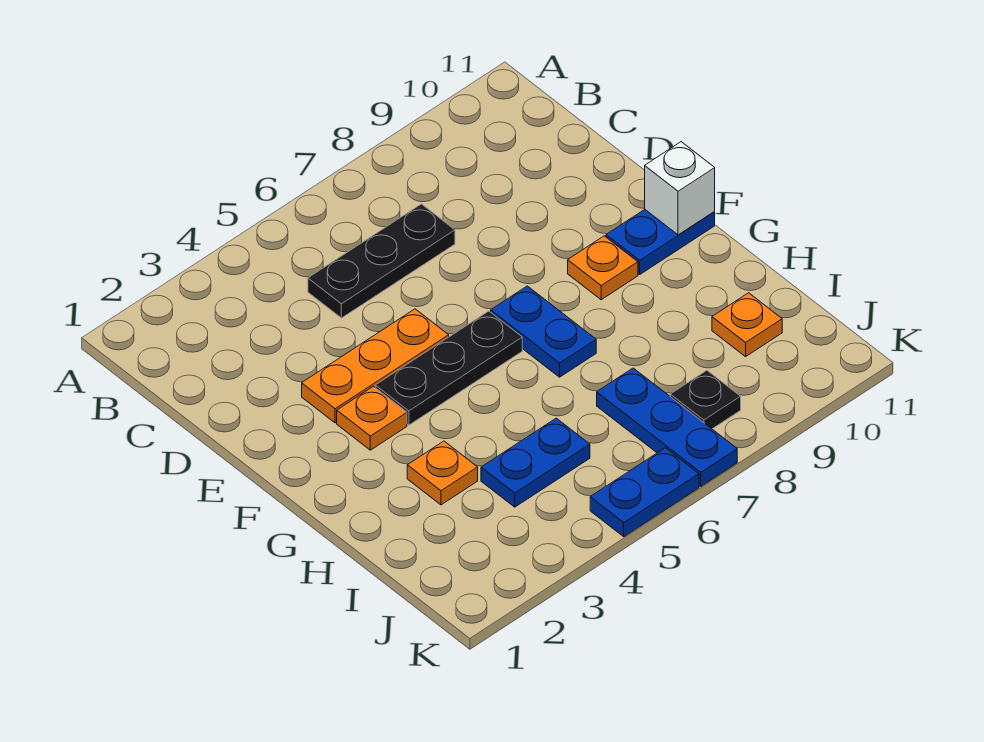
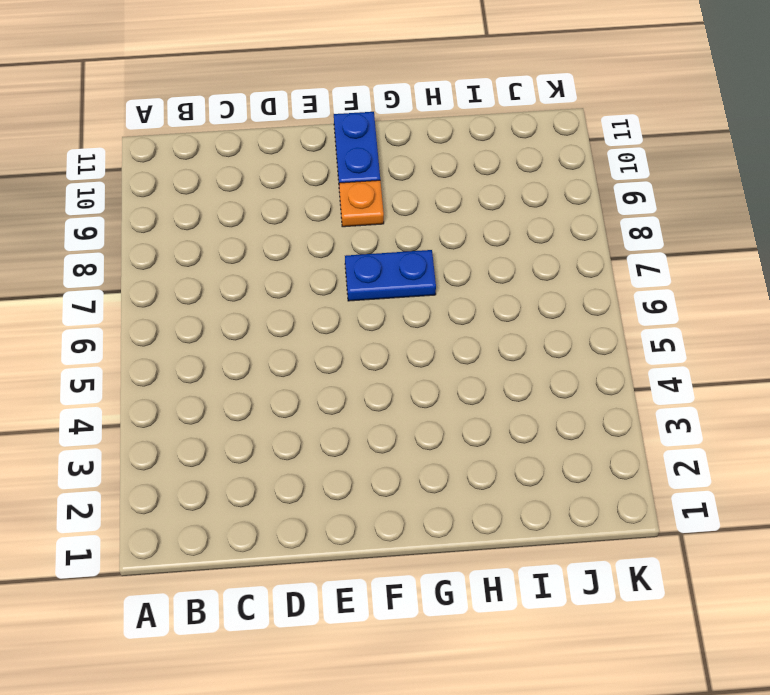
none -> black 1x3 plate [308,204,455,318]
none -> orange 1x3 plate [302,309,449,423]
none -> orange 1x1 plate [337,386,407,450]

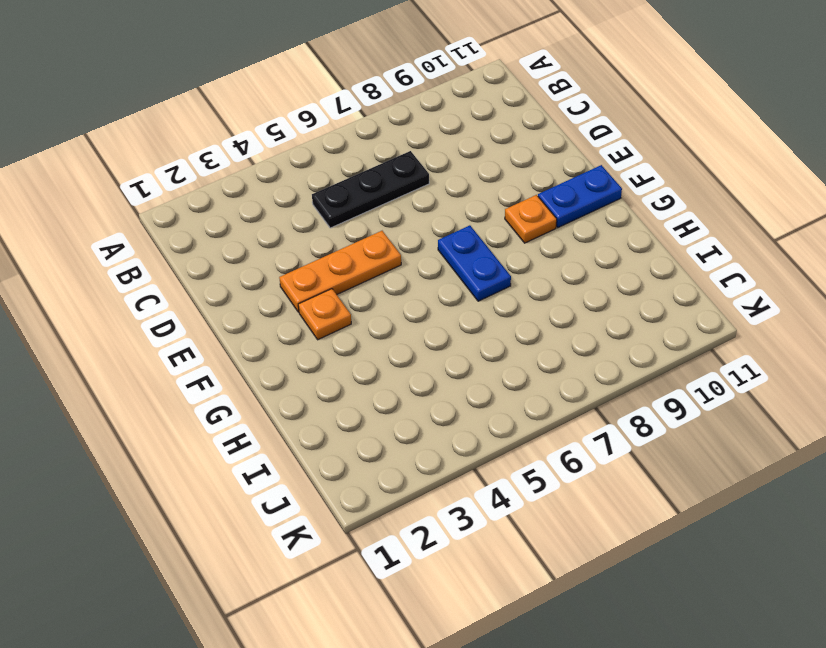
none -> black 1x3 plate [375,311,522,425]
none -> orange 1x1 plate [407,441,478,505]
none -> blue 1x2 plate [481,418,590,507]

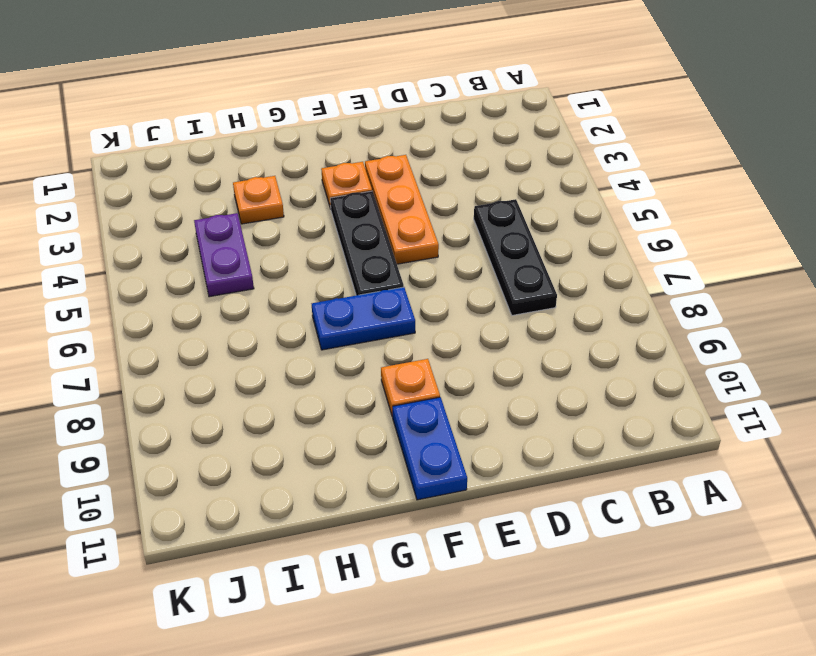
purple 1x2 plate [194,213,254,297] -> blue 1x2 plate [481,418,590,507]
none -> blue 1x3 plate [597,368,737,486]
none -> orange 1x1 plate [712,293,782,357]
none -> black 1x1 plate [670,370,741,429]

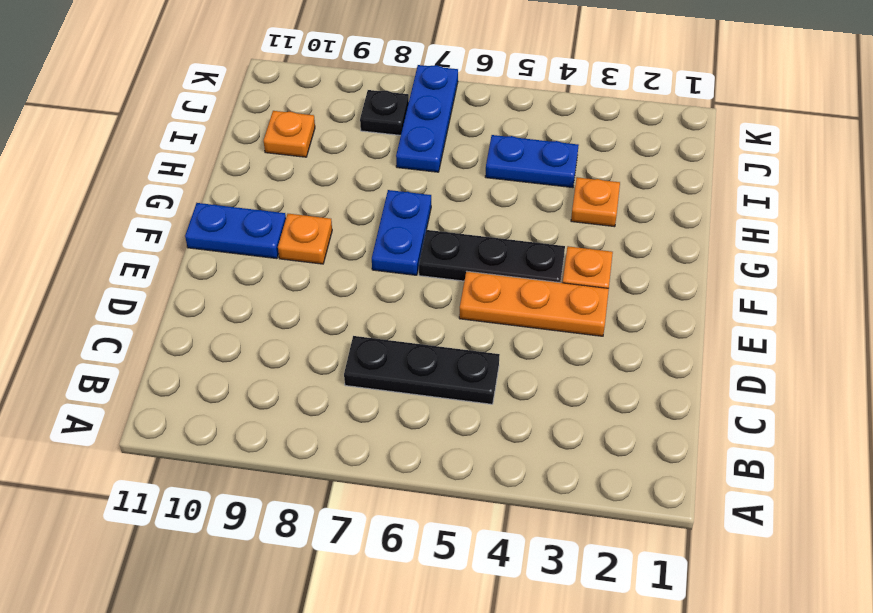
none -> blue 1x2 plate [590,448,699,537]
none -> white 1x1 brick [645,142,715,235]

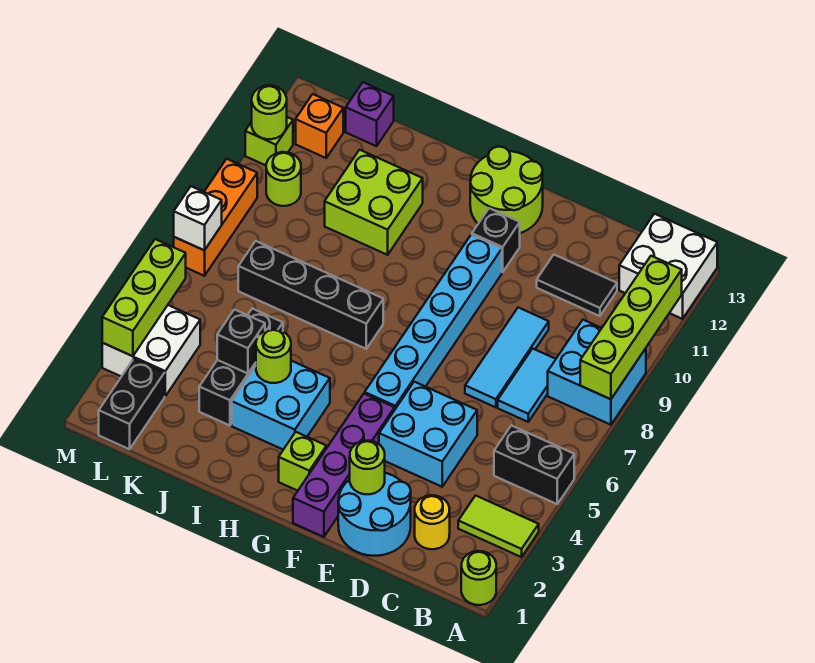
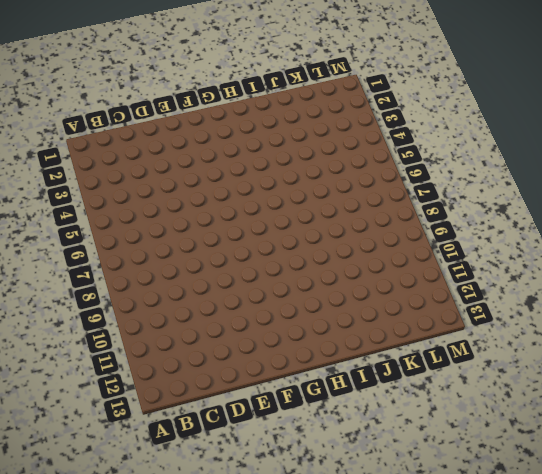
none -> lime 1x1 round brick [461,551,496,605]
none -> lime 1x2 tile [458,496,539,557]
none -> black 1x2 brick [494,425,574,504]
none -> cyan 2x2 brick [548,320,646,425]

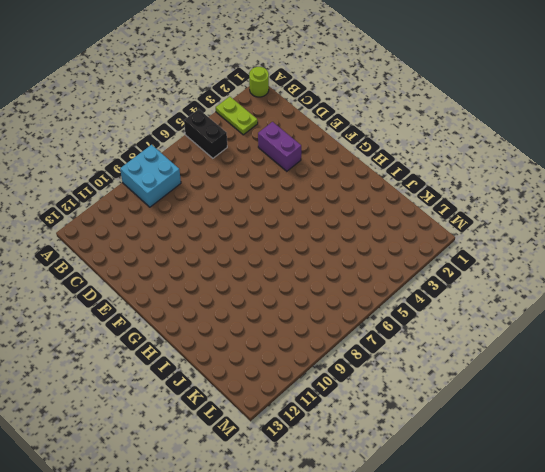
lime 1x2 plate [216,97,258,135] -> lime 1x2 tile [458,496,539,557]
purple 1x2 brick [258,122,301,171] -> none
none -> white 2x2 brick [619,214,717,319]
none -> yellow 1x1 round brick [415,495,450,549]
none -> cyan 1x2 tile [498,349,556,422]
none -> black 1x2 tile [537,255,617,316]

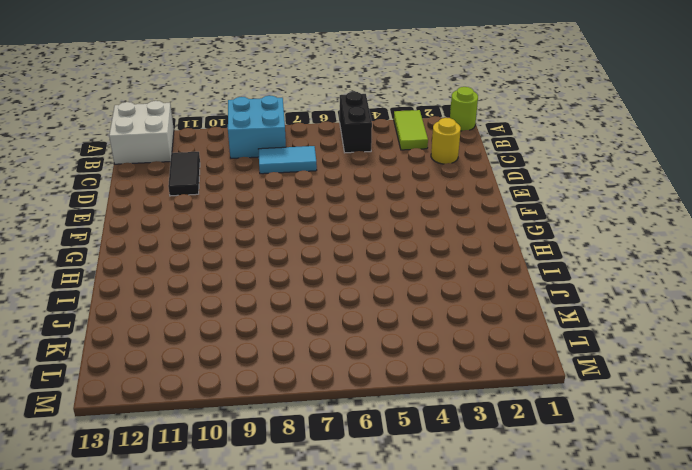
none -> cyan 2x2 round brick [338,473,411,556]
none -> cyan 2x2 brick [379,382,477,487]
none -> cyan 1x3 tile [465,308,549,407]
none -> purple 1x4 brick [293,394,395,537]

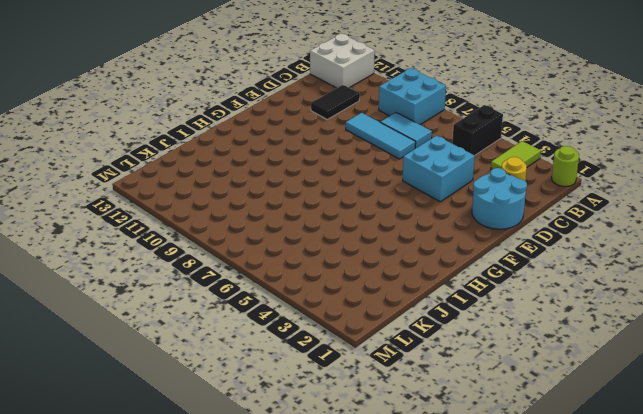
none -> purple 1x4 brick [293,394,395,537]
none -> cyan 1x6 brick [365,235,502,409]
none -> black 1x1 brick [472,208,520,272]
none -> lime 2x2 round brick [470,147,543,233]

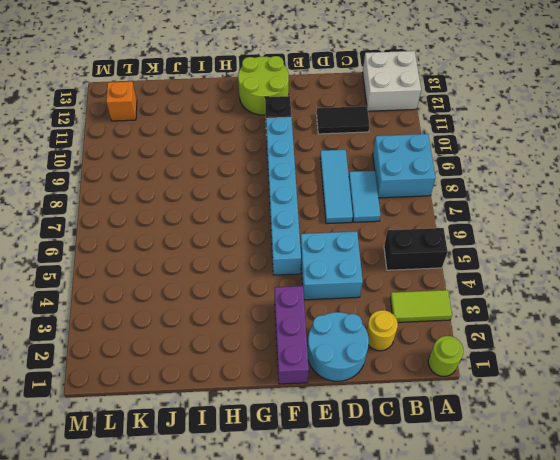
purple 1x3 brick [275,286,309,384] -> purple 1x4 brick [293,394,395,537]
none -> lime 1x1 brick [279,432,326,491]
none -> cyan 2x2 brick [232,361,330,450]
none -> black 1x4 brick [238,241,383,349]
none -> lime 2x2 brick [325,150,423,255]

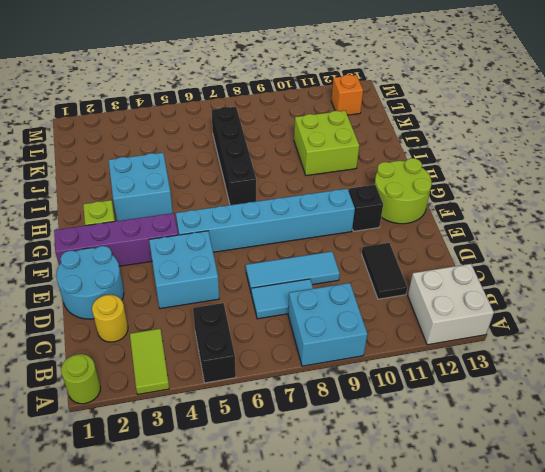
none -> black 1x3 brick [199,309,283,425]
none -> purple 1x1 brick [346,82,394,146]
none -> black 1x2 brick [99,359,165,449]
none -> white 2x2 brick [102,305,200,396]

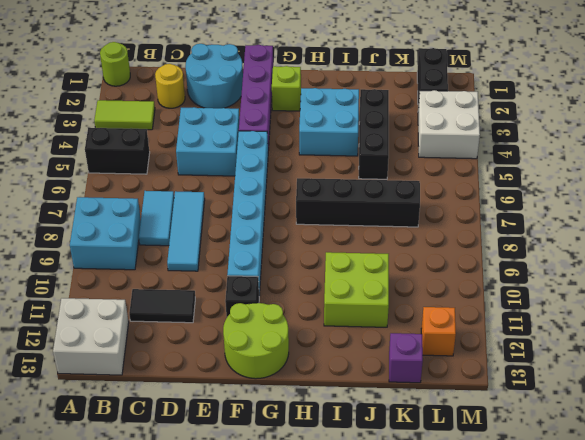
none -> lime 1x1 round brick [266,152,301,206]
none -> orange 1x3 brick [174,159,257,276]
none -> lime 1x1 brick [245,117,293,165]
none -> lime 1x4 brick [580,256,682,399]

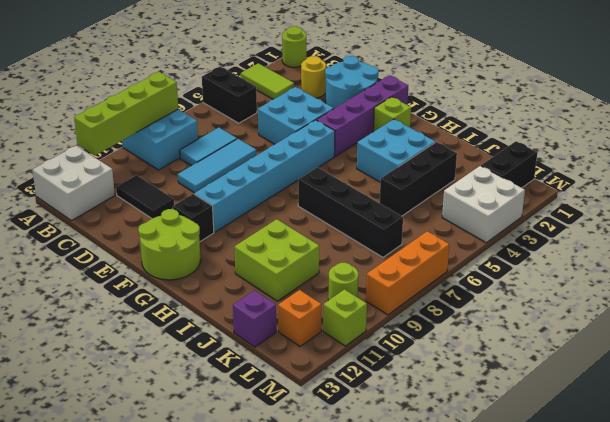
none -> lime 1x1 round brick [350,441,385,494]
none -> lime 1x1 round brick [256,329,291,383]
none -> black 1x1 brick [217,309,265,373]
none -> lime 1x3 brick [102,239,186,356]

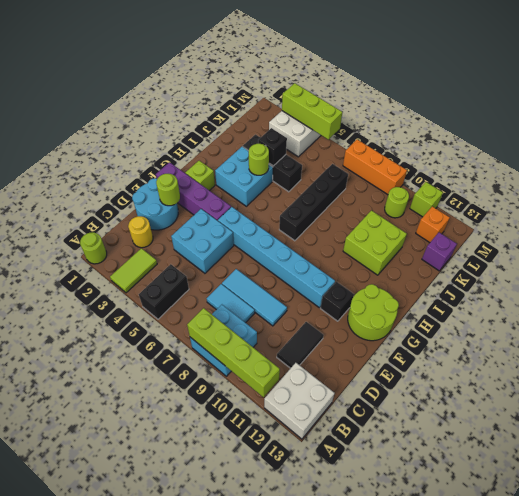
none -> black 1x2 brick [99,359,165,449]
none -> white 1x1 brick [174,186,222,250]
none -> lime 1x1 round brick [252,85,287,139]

WHAT YOU ARE ASKED TO DO:
Using the material above, retype each entry exactly and omit the pictures.

TASK ANSWER:
none -> black 1x3 plate [308,204,455,318]
none -> orange 1x3 plate [302,309,449,423]
none -> orange 1x1 plate [337,386,407,450]

none -> black 1x3 plate [375,311,522,425]
none -> orange 1x1 plate [407,441,478,505]
none -> blue 1x2 plate [481,418,590,507]

purple 1x2 plate [194,213,254,297] -> blue 1x2 plate [481,418,590,507]
none -> blue 1x3 plate [597,368,737,486]
none -> orange 1x1 plate [712,293,782,357]
none -> black 1x1 plate [670,370,741,429]

none -> blue 1x2 plate [590,448,699,537]
none -> white 1x1 brick [645,142,715,235]

none -> lime 1x1 round brick [461,551,496,605]
none -> lime 1x2 tile [458,496,539,557]
none -> black 1x2 brick [494,425,574,504]
none -> cyan 2x2 brick [548,320,646,425]

lime 1x2 plate [216,97,258,135] -> lime 1x2 tile [458,496,539,557]
purple 1x2 brick [258,122,301,171] -> none
none -> white 2x2 brick [619,214,717,319]
none -> yellow 1x1 round brick [415,495,450,549]
none -> cyan 1x2 tile [498,349,556,422]
none -> black 1x2 tile [537,255,617,316]

none -> cyan 2x2 round brick [338,473,411,556]
none -> cyan 2x2 brick [379,382,477,487]
none -> cyan 1x3 tile [465,308,549,407]
none -> purple 1x4 brick [293,394,395,537]

none -> purple 1x4 brick [293,394,395,537]
none -> cyan 1x6 brick [365,235,502,409]
none -> black 1x1 brick [472,208,520,272]
none -> lime 2x2 round brick [470,147,543,233]

purple 1x3 brick [275,286,309,384] -> purple 1x4 brick [293,394,395,537]
none -> lime 1x1 brick [279,432,326,491]
none -> cyan 2x2 brick [232,361,330,450]
none -> black 1x4 brick [238,241,383,349]
none -> lime 2x2 brick [325,150,423,255]

none -> black 1x3 brick [199,309,283,425]
none -> purple 1x1 brick [346,82,394,146]
none -> black 1x2 brick [99,359,165,449]
none -> white 2x2 brick [102,305,200,396]

none -> lime 1x1 round brick [266,152,301,206]
none -> orange 1x3 brick [174,159,257,276]
none -> lime 1x1 brick [245,117,293,165]
none -> lime 1x4 brick [580,256,682,399]

none -> lime 1x1 round brick [350,441,385,494]
none -> lime 1x1 round brick [256,329,291,383]
none -> black 1x1 brick [217,309,265,373]
none -> lime 1x3 brick [102,239,186,356]

none -> black 1x2 brick [99,359,165,449]
none -> white 1x1 brick [174,186,222,250]
none -> lime 1x1 round brick [252,85,287,139]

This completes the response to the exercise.